§ **Supplied records**
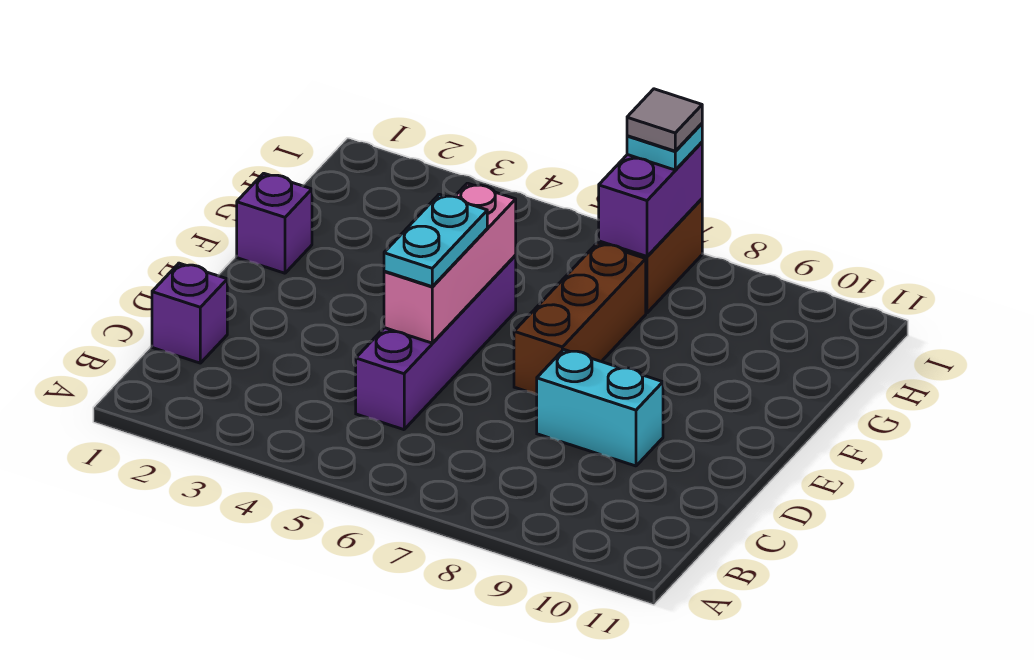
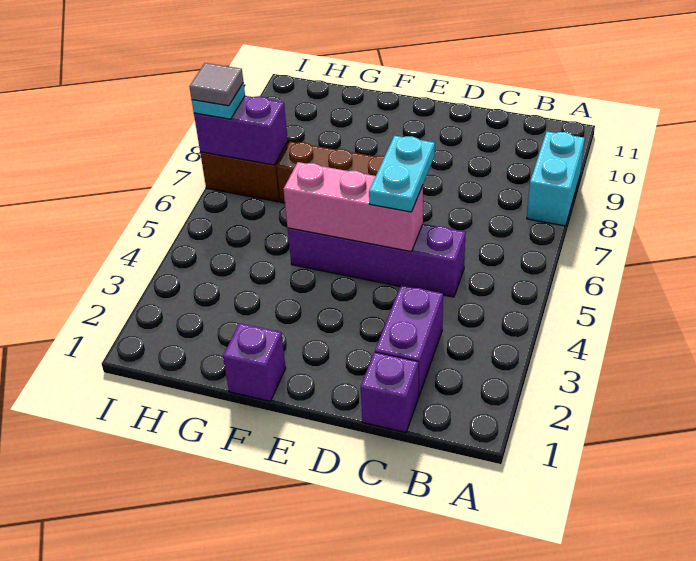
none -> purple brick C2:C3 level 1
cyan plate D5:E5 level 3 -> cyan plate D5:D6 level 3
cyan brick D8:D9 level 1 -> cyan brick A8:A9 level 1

...

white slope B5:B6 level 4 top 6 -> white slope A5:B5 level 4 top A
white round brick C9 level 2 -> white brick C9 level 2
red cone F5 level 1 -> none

§ **Task description**
Every line from the line containing "none -> purple brick C2:C3 level 1" through the line containing "cyan brick D8:D9" in the records above must be retyped exactly. Leave out the rest.

§ **Exercise output**
none -> purple brick C2:C3 level 1
cyan plate D5:E5 level 3 -> cyan plate D5:D6 level 3
cyan brick D8:D9 level 1 -> cyan brick A8:A9 level 1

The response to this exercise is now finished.